**INFORMATION PROVIDED:**
####

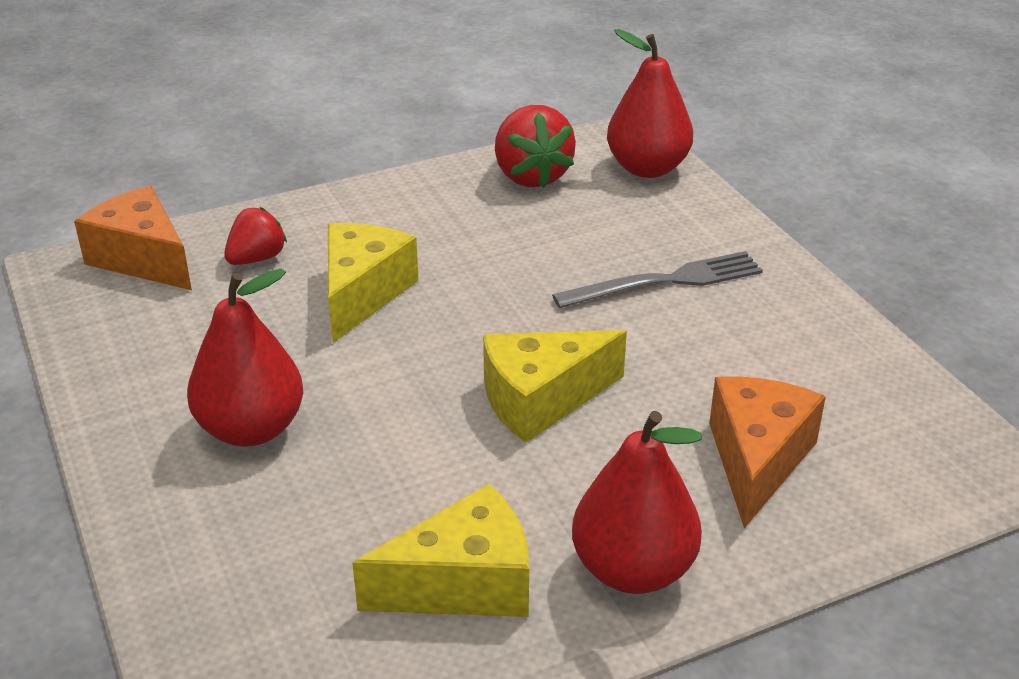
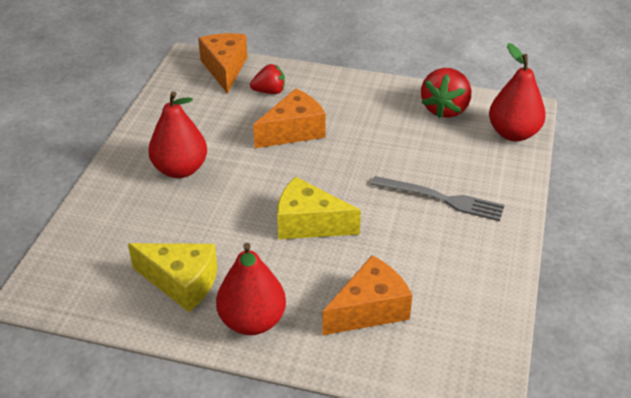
camera: 40 degrees right, 5 degrees up
(362, 293) = (293, 131): yellow cheese -> orange cheese

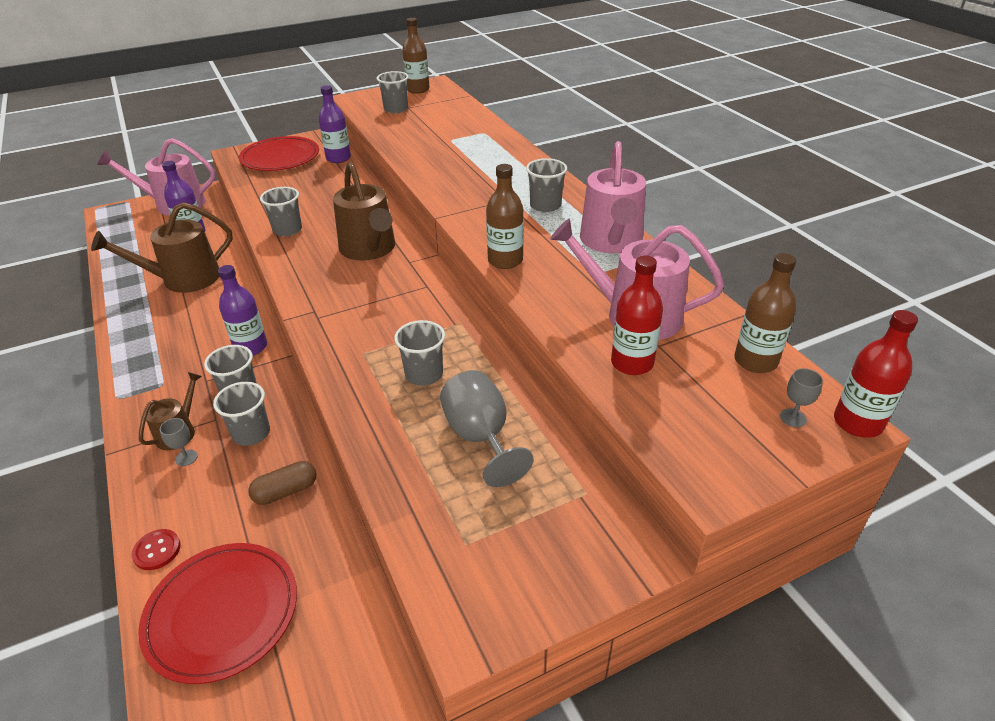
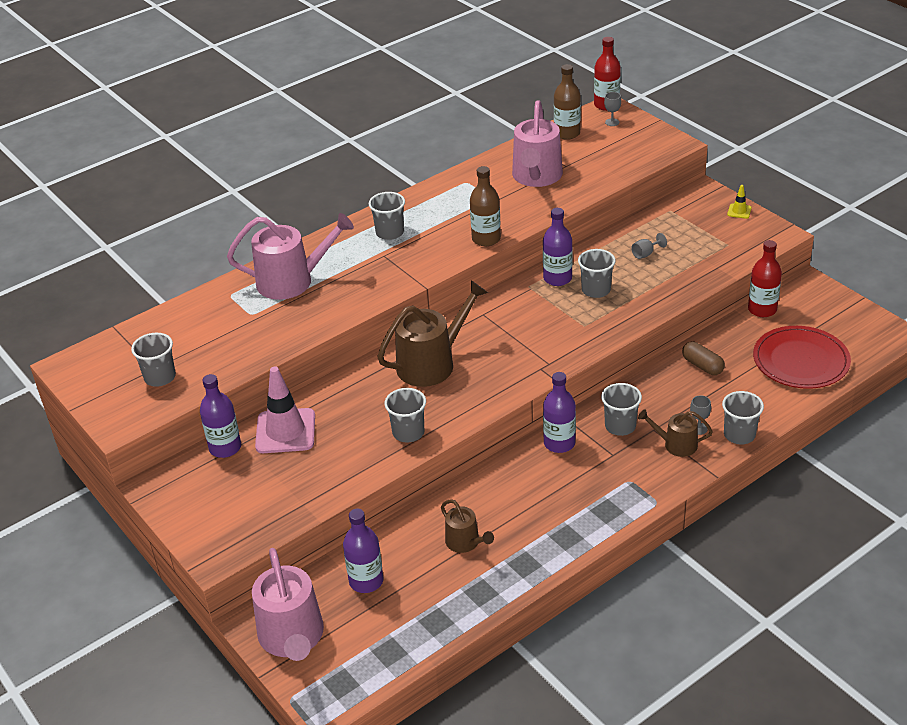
camera: 100 degrees left, 0 degrees up
(157, 550) = (779, 407): red button -> none
(184, 279) = (465, 542): brown watering can -> brown watering can, size x0.54
(251, 433) = (659, 403): grey cup -> grey cup (739, 435)
(280, 157) = (226, 504): red plate -> none
(336, 180) = (285, 431): none -> pink traffic cone
(418, 89) = (90, 375): brown bottle -> none
(463, 347) = (557, 278): none -> purple bottle
(481, 437) = (646, 254): grey goblet -> grey goblet, size x0.46
(558, 591) = (739, 211): none -> yellow traffic cone
(611, 241) = (441, 194): pink watering can -> pink watering can (292, 281)
(632, 363) = (588, 173): red bottle -> red bottle (762, 309)

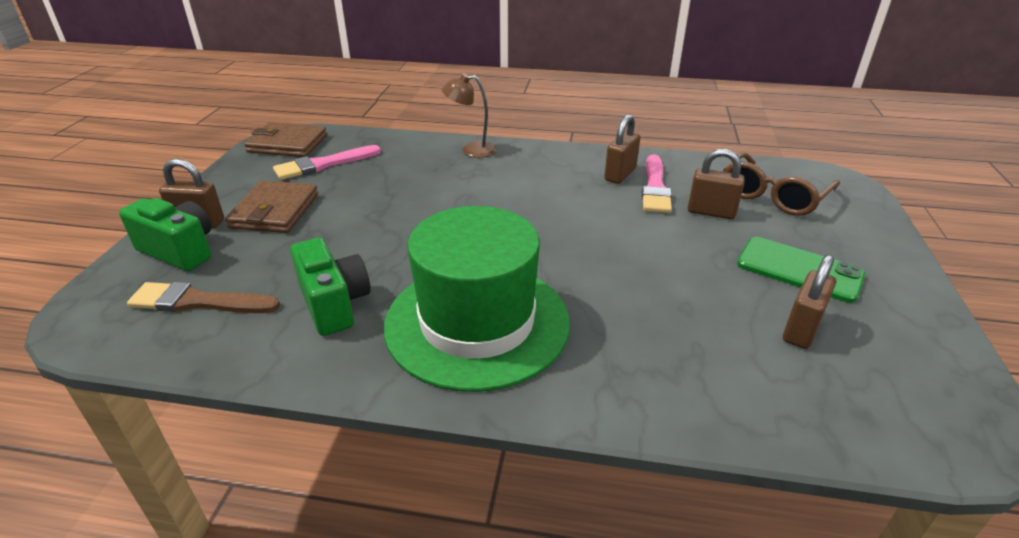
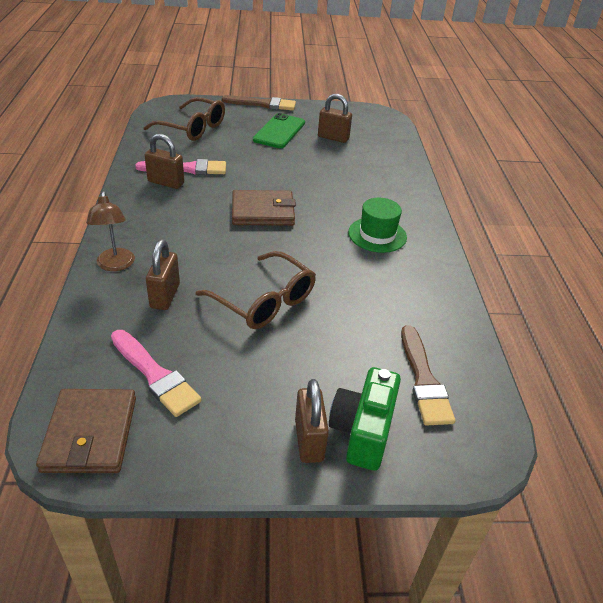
camera: 105 degrees left, 5 degrees up
(275, 211) = (269, 382): brown wallet -> brown wallet (263, 211)
(334, 304) = (389, 300): green camera -> none
(382, 218) = (264, 301): none -> brown glasses
(477, 323) = (377, 235): green hat -> green hat, size x0.49
(711, 212) = (219, 151): brown padlock -> brown padlock (165, 296)
(905, 263) = (263, 104): none -> brown brush

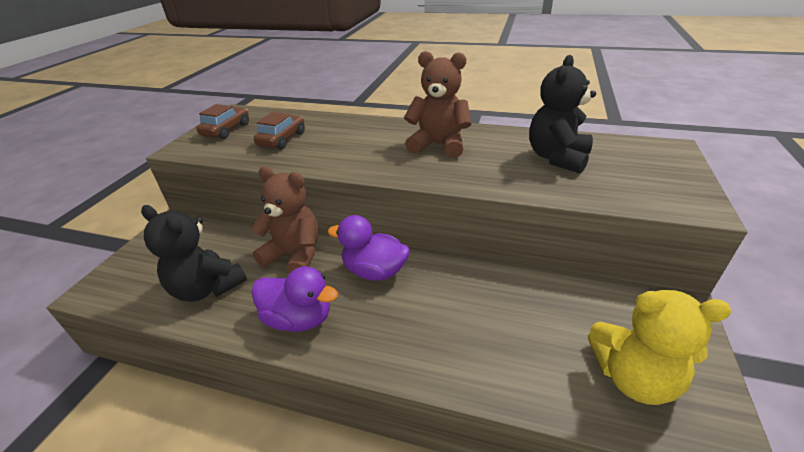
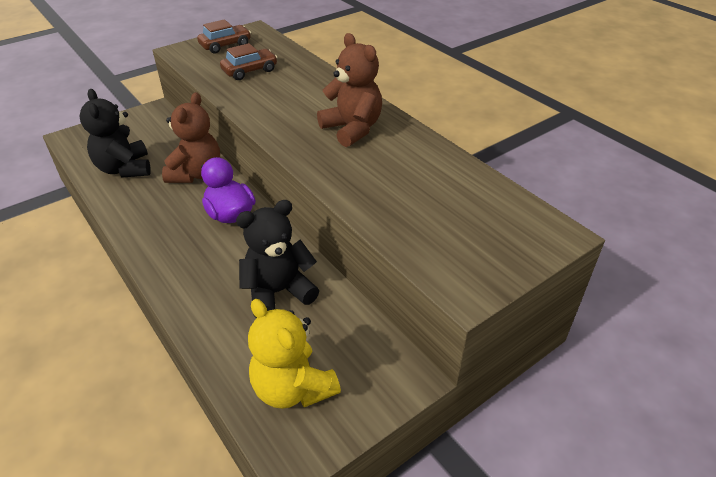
camera: 35 degrees right, 5 degrees up
(294, 255) = (196, 174): brown teddy bear -> brown teddy bear turned 45 degrees clockwise
(299, 319) = (149, 219): purple duck -> none
(557, 158) = (428, 188): black teddy bear -> black teddy bear (278, 292)

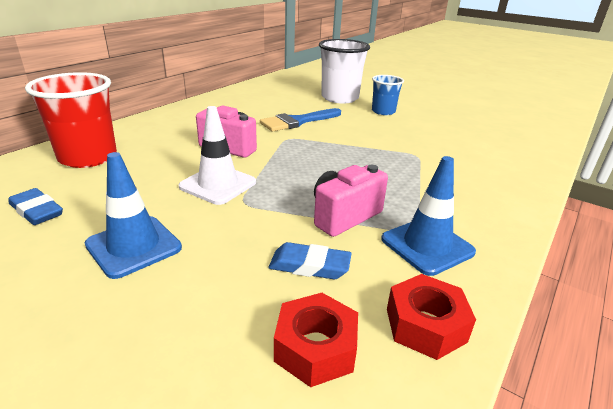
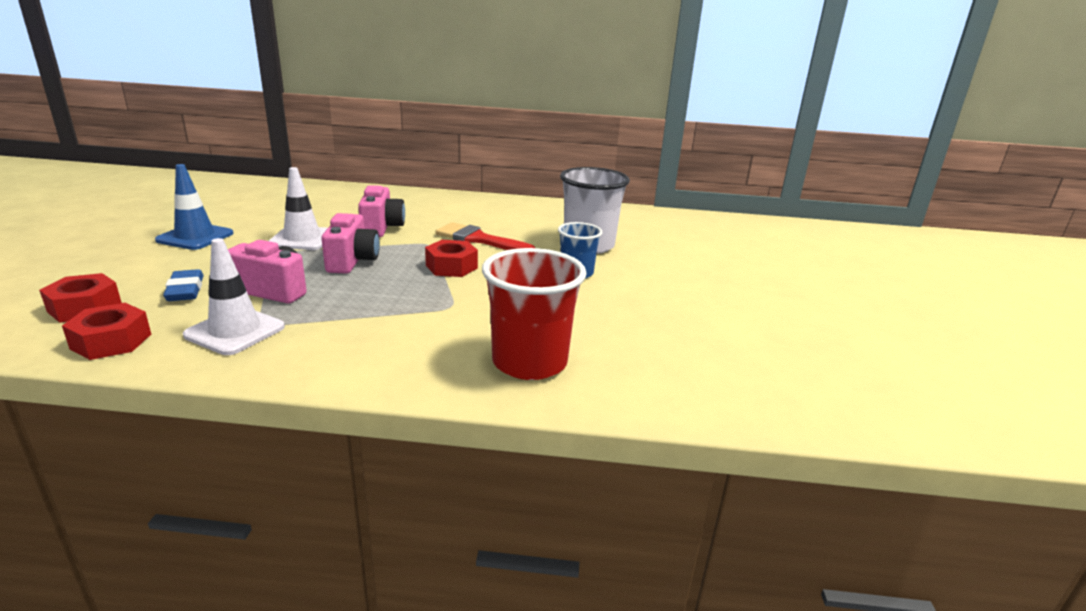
camera: 60 degrees right, 5 degrees down
(37, 211) = (229, 205): blue eraser -> none
(88, 157) = (318, 196): red cup -> red cup (529, 362)
(297, 121) = (479, 239): blue brush -> red brush
(301, 172) = (352, 261): none -> pink camera
(344, 140) = (451, 267): none -> red nut
(427, 245) = (235, 331): blue traffic cone -> white traffic cone

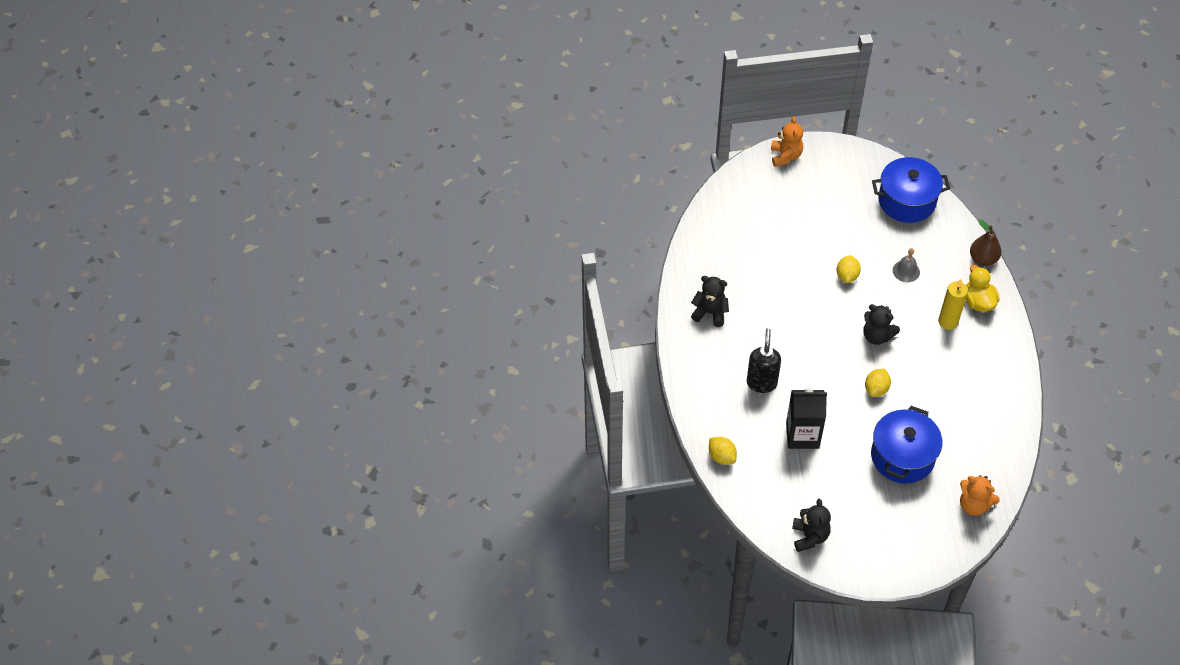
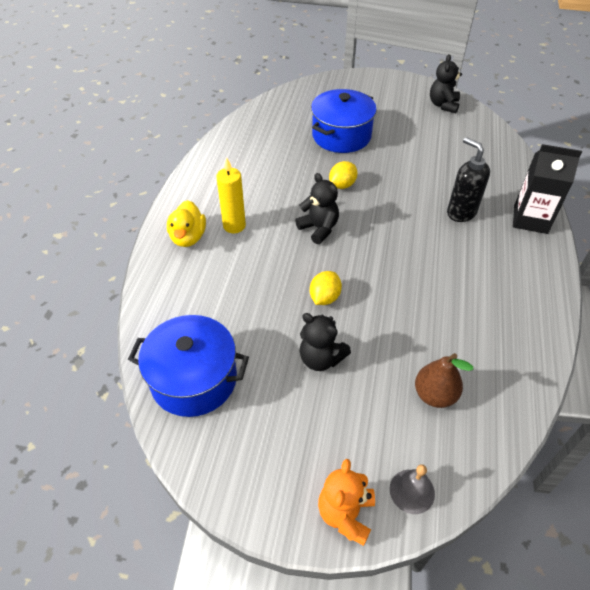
camera: 165 degrees left, 5 degrees down
(710, 313) = (511, 293): black teddy bear -> black teddy bear (321, 358)
(721, 456) = (513, 165): yellow lemon -> none
(761, 383) = (461, 212): black soap dispenser -> black soap dispenser turned 120 degrees clockwise
(802, 435) = (429, 165): black carton -> black carton (530, 219)
(906, 271) = (249, 287): grey bell -> grey bell (412, 491)
(973, 505) = (298, 99): orange teddy bear -> none
(983, 259) = (149, 280): brown pear -> brown pear (434, 395)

####

**INSTRUCTION:** Please restate the whole listing exactly, without any of its pictures.

**TASK ANSWER:**
camera: 40 degrees right, 5 degrees up
(362, 293) = (293, 131): yellow cheese -> orange cheese

camera: 100 degrees left, 0 degrees up
(157, 550) = (779, 407): red button -> none
(184, 279) = (465, 542): brown watering can -> brown watering can, size x0.54
(251, 433) = (659, 403): grey cup -> grey cup (739, 435)
(280, 157) = (226, 504): red plate -> none
(336, 180) = (285, 431): none -> pink traffic cone
(418, 89) = (90, 375): brown bottle -> none
(463, 347) = (557, 278): none -> purple bottle
(481, 437) = (646, 254): grey goblet -> grey goblet, size x0.46
(558, 591) = (739, 211): none -> yellow traffic cone
(611, 241) = (441, 194): pink watering can -> pink watering can (292, 281)
(632, 363) = (588, 173): red bottle -> red bottle (762, 309)

camera: 105 degrees left, 5 degrees up
(275, 211) = (269, 382): brown wallet -> brown wallet (263, 211)
(334, 304) = (389, 300): green camera -> none
(382, 218) = (264, 301): none -> brown glasses
(477, 323) = (377, 235): green hat -> green hat, size x0.49
(711, 212) = (219, 151): brown padlock -> brown padlock (165, 296)
(905, 263) = (263, 104): none -> brown brush

camera: 35 degrees right, 5 degrees up
(294, 255) = (196, 174): brown teddy bear -> brown teddy bear turned 45 degrees clockwise
(299, 319) = (149, 219): purple duck -> none
(557, 158) = (428, 188): black teddy bear -> black teddy bear (278, 292)

camera: 60 degrees right, 5 degrees down
(37, 211) = (229, 205): blue eraser -> none
(88, 157) = (318, 196): red cup -> red cup (529, 362)
(297, 121) = (479, 239): blue brush -> red brush
(301, 172) = (352, 261): none -> pink camera
(344, 140) = (451, 267): none -> red nut
(427, 245) = (235, 331): blue traffic cone -> white traffic cone

camera: 165 degrees left, 5 degrees down
(710, 313) = (511, 293): black teddy bear -> black teddy bear (321, 358)
(721, 456) = (513, 165): yellow lemon -> none
(761, 383) = (461, 212): black soap dispenser -> black soap dispenser turned 120 degrees clockwise
(802, 435) = (429, 165): black carton -> black carton (530, 219)
(906, 271) = (249, 287): grey bell -> grey bell (412, 491)
(973, 505) = (298, 99): orange teddy bear -> none
(983, 259) = (149, 280): brown pear -> brown pear (434, 395)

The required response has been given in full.